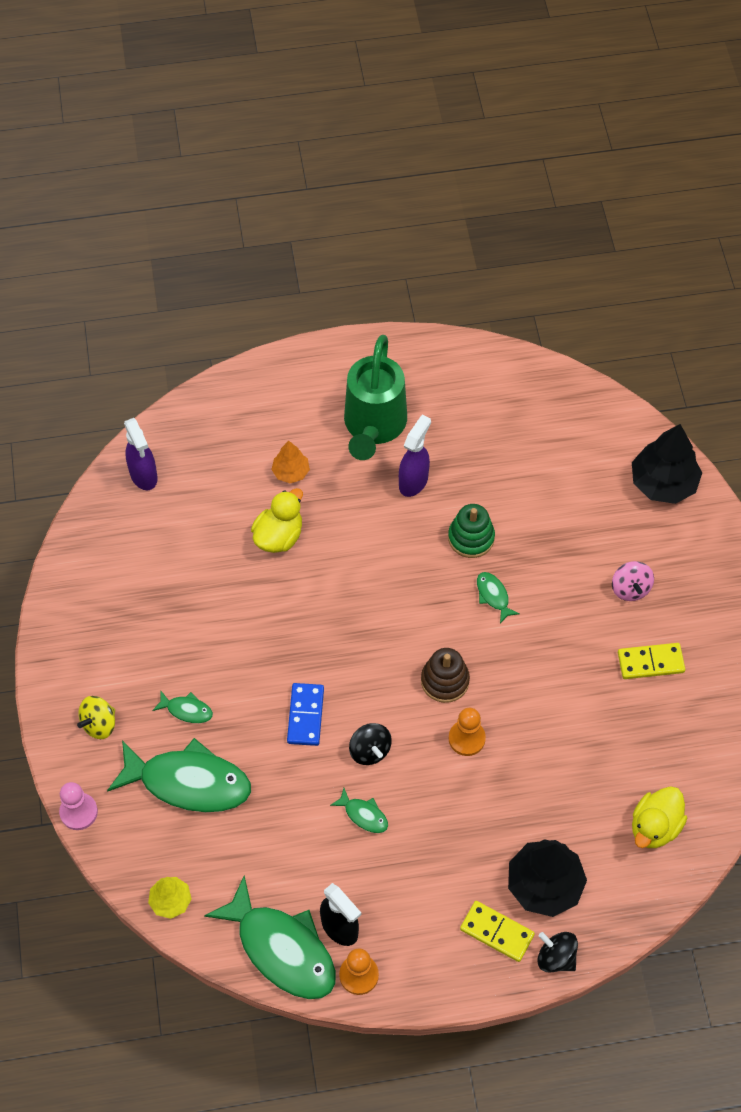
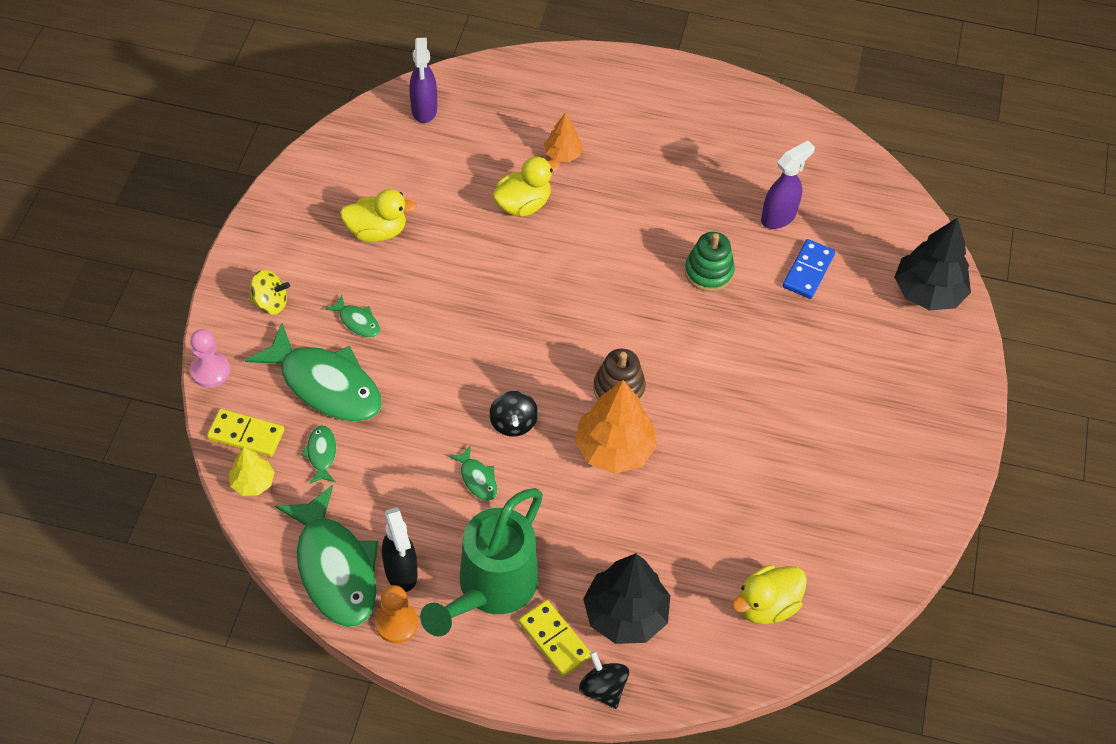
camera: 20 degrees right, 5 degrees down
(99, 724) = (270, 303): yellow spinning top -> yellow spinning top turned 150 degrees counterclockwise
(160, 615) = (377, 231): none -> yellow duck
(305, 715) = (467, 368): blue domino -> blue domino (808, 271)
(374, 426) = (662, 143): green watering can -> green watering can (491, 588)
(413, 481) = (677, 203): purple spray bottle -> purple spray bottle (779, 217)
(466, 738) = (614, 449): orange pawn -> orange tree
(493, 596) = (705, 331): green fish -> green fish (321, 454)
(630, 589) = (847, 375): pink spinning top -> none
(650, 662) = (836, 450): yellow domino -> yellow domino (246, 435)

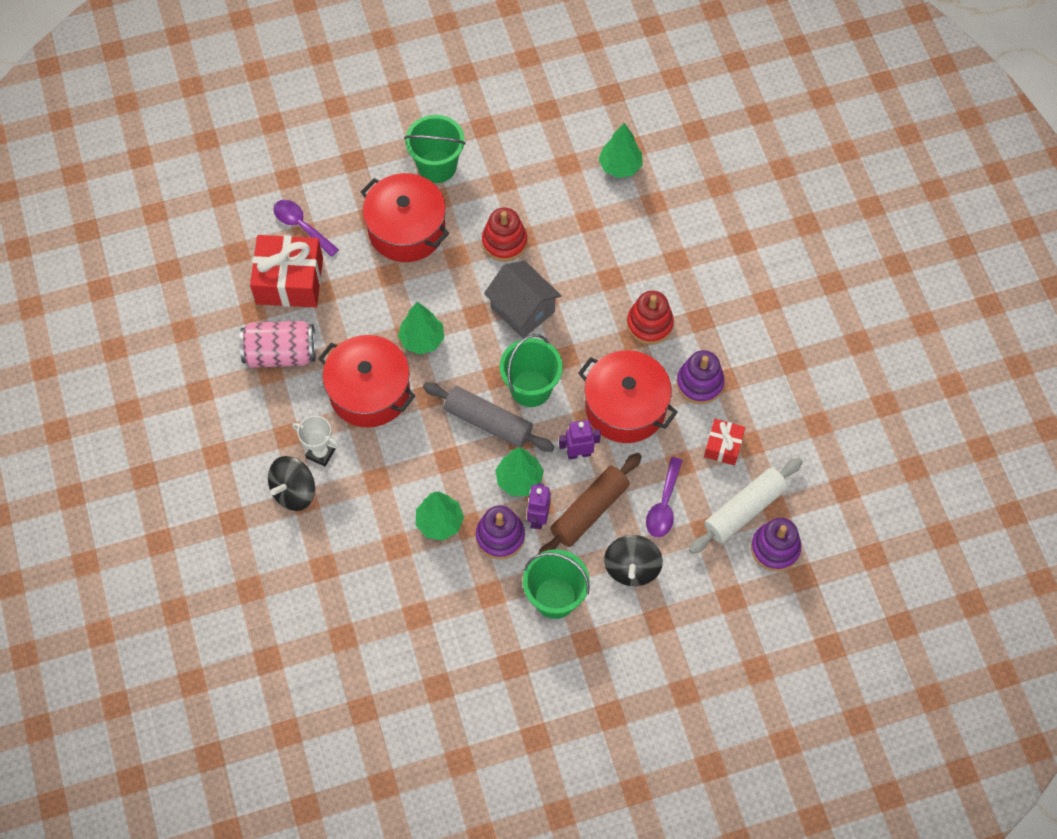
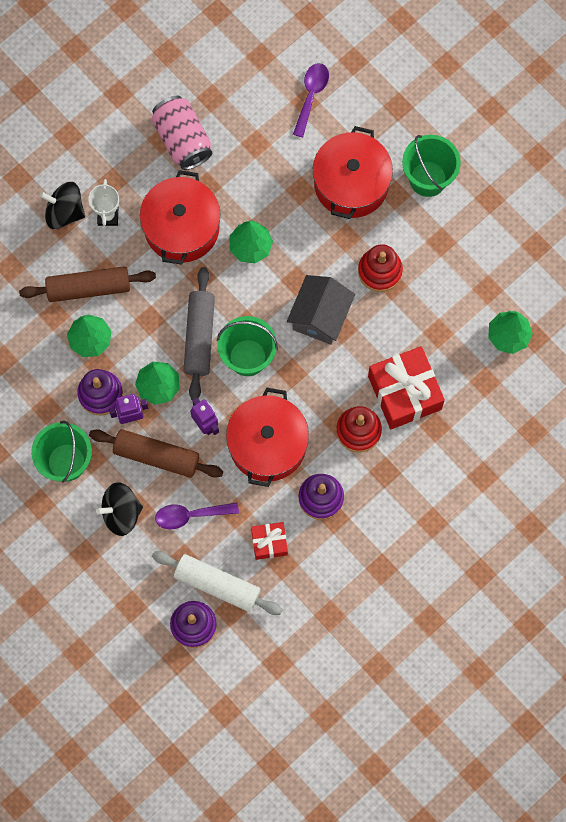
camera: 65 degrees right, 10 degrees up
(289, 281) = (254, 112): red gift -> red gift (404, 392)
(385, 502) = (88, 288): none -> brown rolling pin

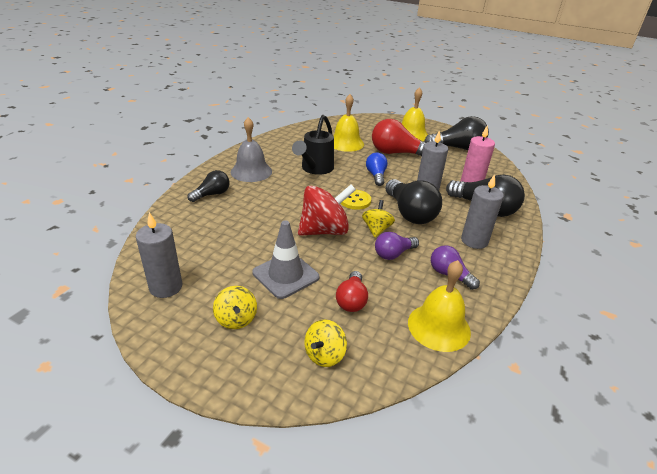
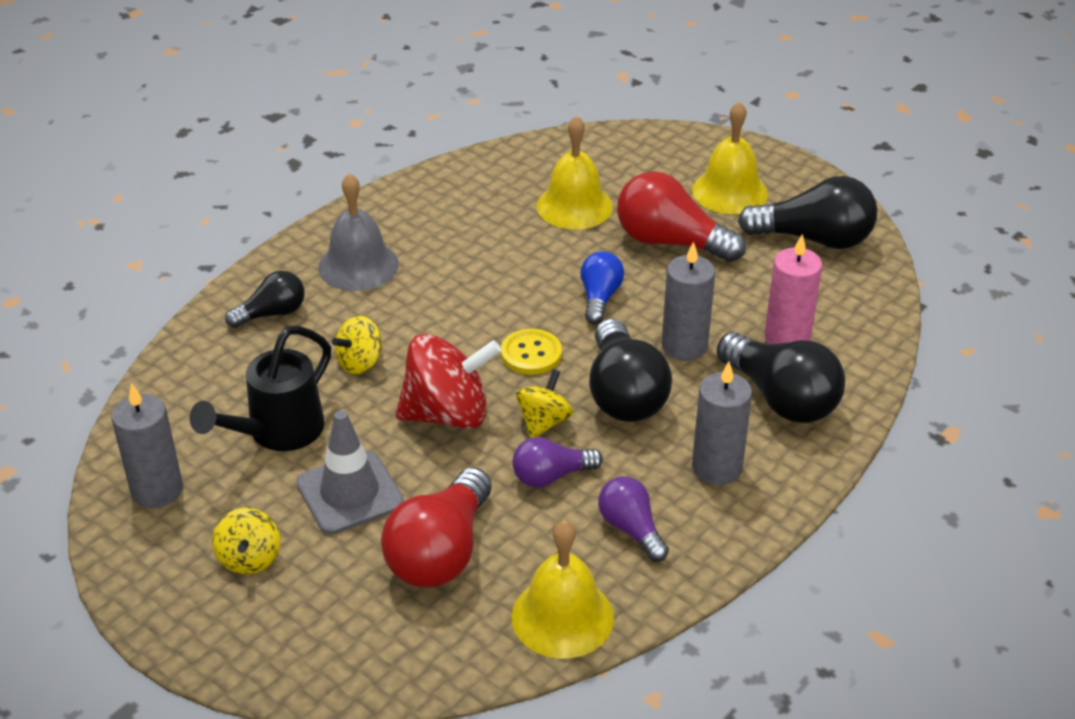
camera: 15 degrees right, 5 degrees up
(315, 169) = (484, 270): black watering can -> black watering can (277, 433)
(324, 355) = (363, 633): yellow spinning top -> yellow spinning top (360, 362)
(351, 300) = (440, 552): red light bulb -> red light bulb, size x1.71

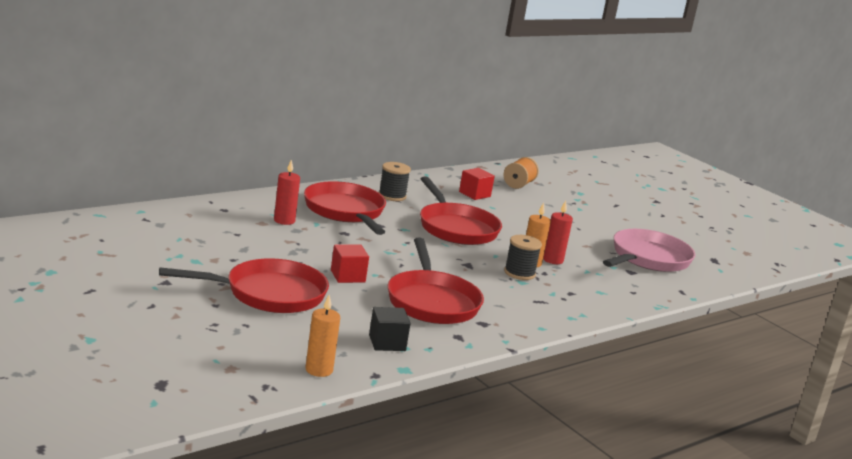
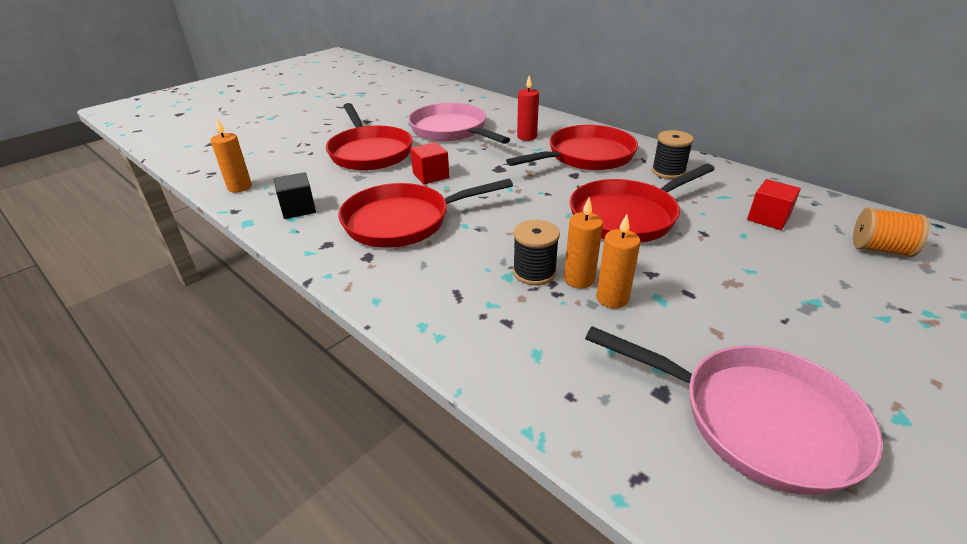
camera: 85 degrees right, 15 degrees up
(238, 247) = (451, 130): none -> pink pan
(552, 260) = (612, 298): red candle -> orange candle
━━━━━━
** BRIEF **
Your answer should consist of the lines above that hold the word "right", copied exactly.

** SOLUTION **
camera: 20 degrees right, 5 degrees down
camera: 65 degrees right, 10 degrees up
camera: 15 degrees right, 5 degrees up
camera: 85 degrees right, 15 degrees up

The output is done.